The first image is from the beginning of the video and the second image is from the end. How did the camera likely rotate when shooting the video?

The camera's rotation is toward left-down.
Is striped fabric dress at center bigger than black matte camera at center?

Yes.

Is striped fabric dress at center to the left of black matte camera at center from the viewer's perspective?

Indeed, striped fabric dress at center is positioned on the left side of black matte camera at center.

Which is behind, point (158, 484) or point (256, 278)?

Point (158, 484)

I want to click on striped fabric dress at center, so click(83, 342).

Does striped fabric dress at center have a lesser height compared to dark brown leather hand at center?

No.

...

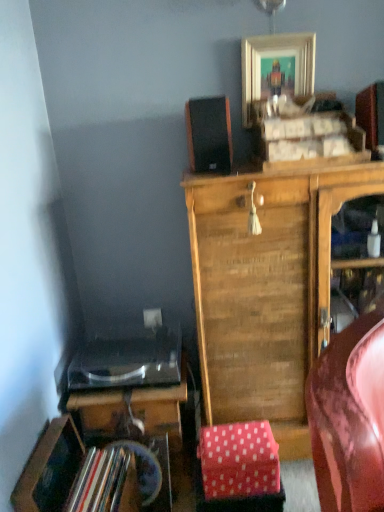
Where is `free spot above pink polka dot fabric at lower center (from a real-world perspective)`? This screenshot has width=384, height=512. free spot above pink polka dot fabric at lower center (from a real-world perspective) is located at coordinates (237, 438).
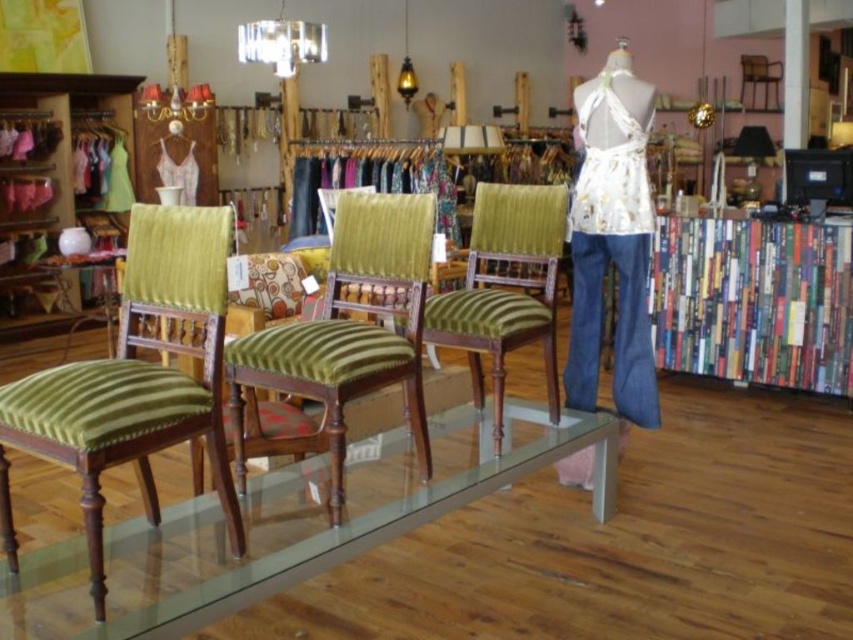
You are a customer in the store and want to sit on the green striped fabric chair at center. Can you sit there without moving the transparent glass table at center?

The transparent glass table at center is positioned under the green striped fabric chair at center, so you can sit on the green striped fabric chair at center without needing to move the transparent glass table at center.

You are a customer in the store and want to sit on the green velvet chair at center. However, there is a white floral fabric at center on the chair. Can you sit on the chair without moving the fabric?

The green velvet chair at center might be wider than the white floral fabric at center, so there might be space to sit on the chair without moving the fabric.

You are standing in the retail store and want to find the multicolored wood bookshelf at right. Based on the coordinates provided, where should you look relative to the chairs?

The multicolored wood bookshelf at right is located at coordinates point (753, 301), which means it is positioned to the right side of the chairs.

_PROBLEM_.
Render as a Markdown table with the columns Row and Line the lines of the items, beginning at the line that contains "table at center?" and stopping after the line that contains "The transparent glass table at center is". Number each row and leave out blank lines.

_YOUR SOLUTION_.
| Row | Line |
|---|---|
| 1 | You are a customer in the store and want to sit on the green striped fabric chair at center. Can you sit there without moving the transparent glass table at center? |
| 2 | The transparent glass table at center is positioned under the green striped fabric chair at center, so you can sit on the green striped fabric chair at center without needing to move the transparent glass table at center. |